(Information given)
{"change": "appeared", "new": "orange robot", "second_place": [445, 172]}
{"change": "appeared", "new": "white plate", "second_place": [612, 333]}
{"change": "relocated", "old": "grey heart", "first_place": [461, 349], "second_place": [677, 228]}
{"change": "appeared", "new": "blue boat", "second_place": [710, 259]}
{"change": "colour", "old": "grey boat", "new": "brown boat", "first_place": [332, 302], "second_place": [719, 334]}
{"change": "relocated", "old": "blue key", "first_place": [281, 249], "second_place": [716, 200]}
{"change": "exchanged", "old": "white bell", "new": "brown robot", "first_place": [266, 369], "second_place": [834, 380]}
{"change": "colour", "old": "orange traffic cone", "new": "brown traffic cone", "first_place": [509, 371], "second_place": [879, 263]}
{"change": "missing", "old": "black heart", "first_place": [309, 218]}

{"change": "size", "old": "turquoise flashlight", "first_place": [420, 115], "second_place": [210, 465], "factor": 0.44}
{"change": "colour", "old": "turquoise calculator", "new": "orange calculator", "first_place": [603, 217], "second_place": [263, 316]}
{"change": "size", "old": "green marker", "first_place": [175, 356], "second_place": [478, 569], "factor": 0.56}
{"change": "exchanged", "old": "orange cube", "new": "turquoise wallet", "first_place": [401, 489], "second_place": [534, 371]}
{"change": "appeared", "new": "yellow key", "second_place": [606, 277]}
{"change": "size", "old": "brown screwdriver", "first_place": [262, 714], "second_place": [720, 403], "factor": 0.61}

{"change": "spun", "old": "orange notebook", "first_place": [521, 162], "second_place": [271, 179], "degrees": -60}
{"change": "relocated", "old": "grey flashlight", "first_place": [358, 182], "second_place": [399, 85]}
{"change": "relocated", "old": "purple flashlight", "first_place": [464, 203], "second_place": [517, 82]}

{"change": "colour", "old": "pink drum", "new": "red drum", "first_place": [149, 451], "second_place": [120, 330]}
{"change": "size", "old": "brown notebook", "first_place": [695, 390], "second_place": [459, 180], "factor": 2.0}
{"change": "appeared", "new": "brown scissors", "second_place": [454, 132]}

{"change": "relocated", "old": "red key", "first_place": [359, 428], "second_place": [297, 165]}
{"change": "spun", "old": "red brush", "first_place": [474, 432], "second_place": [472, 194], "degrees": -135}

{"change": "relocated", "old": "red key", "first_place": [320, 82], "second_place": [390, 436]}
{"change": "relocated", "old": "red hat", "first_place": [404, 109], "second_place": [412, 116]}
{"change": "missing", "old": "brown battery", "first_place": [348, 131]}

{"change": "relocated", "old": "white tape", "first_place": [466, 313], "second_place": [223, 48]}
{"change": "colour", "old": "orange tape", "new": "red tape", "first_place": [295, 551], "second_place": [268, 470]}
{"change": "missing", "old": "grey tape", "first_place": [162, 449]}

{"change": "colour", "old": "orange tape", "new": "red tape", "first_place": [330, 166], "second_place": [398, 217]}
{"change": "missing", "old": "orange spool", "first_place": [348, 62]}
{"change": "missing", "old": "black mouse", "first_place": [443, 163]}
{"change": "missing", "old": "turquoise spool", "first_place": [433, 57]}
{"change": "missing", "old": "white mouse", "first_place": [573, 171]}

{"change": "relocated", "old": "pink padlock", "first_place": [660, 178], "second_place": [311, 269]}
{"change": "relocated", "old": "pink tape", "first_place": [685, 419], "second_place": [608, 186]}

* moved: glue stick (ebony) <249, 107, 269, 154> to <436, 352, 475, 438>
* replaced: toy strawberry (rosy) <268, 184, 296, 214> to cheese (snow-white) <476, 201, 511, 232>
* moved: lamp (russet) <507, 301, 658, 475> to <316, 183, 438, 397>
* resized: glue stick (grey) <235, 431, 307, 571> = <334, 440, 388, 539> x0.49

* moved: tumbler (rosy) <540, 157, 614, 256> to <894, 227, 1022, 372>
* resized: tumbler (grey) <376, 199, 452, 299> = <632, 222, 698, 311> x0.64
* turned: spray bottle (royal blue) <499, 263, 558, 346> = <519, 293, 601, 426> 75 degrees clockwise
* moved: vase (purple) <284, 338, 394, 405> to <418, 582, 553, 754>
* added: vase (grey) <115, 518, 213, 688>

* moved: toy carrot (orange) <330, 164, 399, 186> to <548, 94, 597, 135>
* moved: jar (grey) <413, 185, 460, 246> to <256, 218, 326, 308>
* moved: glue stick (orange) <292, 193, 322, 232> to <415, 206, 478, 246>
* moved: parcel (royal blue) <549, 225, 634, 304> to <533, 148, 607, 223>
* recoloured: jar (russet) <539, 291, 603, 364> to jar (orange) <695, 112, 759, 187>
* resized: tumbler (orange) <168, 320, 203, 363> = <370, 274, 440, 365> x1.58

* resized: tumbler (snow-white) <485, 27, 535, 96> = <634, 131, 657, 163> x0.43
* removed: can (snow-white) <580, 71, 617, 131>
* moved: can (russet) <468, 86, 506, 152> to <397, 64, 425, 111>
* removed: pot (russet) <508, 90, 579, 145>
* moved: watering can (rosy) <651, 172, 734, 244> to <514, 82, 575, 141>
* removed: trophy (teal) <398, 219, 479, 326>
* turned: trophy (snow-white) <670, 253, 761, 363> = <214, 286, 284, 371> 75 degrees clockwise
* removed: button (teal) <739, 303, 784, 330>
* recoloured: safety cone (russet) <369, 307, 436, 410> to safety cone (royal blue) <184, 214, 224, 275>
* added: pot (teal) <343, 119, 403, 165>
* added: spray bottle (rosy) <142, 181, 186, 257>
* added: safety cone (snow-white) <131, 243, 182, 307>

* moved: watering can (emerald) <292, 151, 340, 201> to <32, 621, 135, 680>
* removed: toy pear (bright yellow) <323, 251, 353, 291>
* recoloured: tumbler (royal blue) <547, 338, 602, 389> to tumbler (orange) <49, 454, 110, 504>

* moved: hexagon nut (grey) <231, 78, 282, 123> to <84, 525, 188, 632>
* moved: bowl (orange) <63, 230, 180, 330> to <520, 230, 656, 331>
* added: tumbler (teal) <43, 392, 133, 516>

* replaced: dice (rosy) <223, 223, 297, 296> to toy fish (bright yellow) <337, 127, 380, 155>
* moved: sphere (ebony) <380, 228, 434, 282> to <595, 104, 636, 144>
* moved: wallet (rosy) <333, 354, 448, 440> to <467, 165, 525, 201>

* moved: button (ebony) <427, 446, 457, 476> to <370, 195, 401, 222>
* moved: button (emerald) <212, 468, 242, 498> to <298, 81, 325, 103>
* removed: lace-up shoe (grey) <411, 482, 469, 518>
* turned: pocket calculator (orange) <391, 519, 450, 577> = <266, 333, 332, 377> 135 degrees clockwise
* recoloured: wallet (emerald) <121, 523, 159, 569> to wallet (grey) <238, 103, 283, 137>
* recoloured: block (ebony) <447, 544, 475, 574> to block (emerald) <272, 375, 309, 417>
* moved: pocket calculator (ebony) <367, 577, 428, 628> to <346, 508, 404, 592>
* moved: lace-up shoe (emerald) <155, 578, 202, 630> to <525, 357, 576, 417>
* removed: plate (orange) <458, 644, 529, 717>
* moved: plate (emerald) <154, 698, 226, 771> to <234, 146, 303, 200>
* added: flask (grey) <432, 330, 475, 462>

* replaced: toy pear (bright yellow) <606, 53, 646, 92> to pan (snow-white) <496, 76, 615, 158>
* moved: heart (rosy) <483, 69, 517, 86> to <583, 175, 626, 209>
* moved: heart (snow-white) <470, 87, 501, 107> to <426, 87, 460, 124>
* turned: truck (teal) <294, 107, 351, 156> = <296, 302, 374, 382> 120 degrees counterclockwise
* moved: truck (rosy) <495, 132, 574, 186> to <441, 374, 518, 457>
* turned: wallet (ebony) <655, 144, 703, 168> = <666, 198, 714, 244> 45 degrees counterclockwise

(Problem to work on)
Each line in the entries above that includes the word "boat" counts once; state the total and nothing else.

(Solution to the exercise)
2